Exercise
Pick out every line of the entries below where "yellow" occurs, and copy those lines.

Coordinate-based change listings
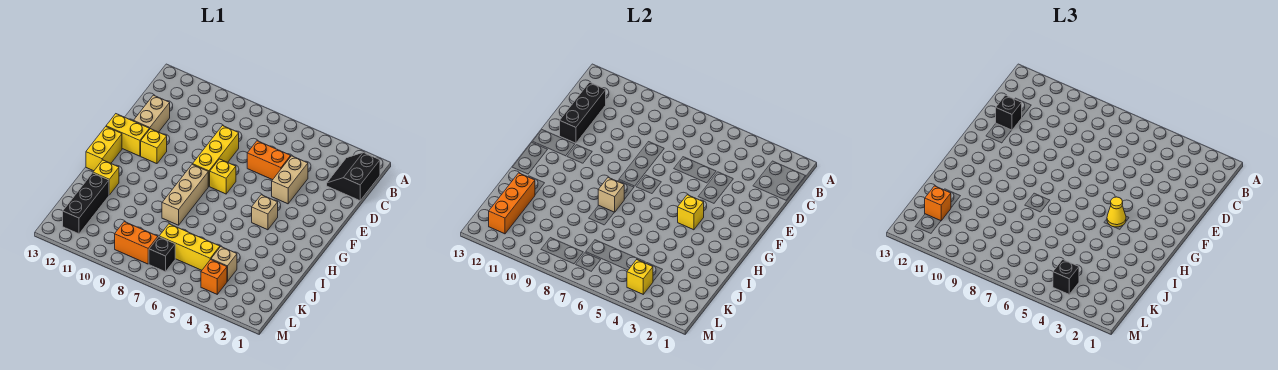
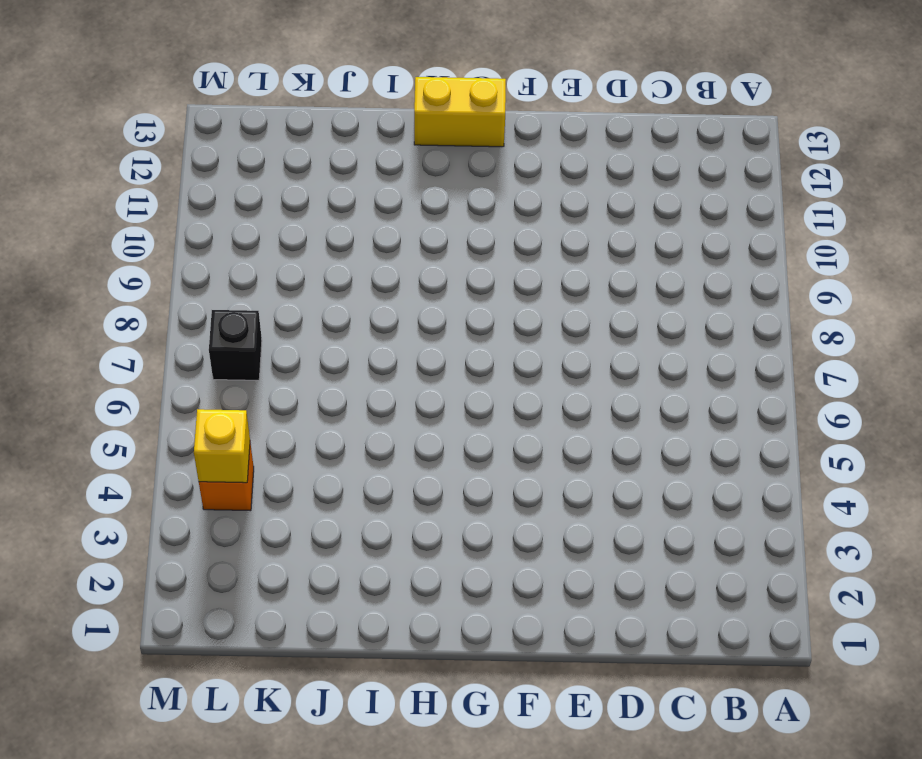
none -> black slope B1:C2 level 1 top 1
none -> tan brick D4:E4 level 1
none -> orange brick D5:D6 level 1

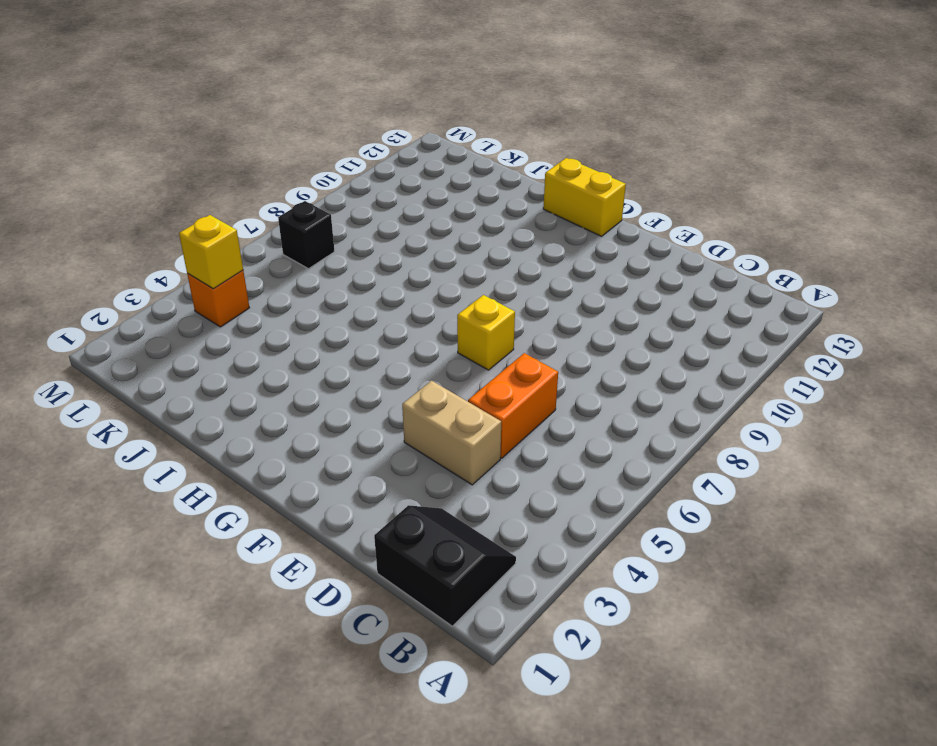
none -> yellow brick D8:F8 level 1
none -> tan brick D12:E12 level 1
none -> yellow brick F11 level 1

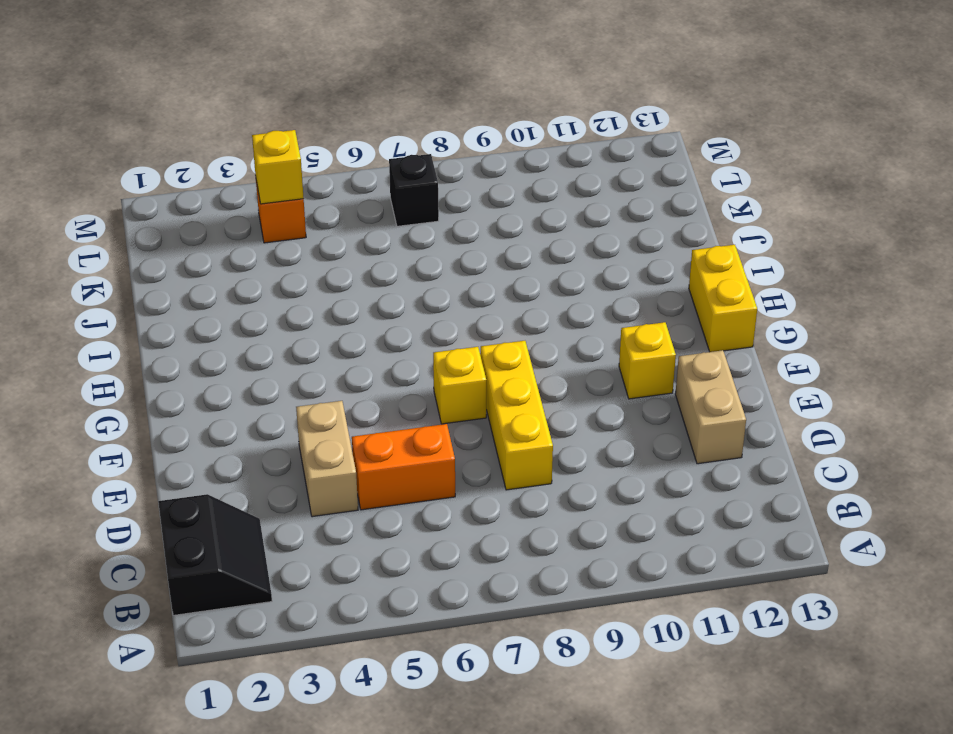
none -> yellow brick F12:F13 level 1
none -> tan brick G4 level 1
none -> tan brick G8:I8 level 1

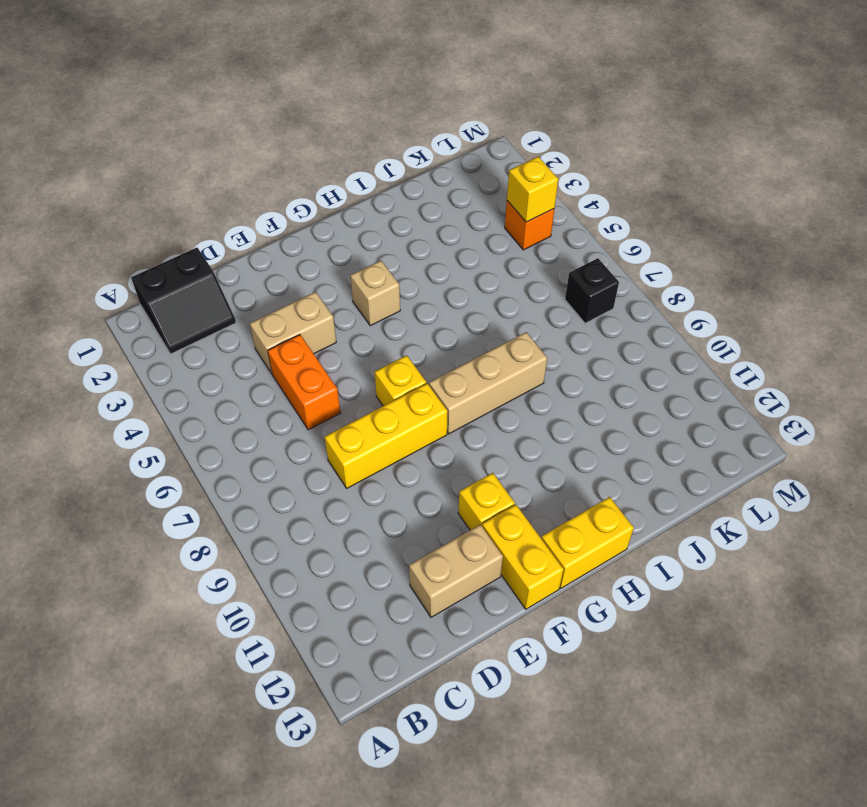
none -> yellow brick I12 level 1
none -> black brick J12:L12 level 1
none -> tan brick K4 level 1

Answer to this exercise
none -> yellow brick D8:F8 level 1
none -> yellow brick F11 level 1
none -> yellow brick F12:F13 level 1
none -> yellow brick I12 level 1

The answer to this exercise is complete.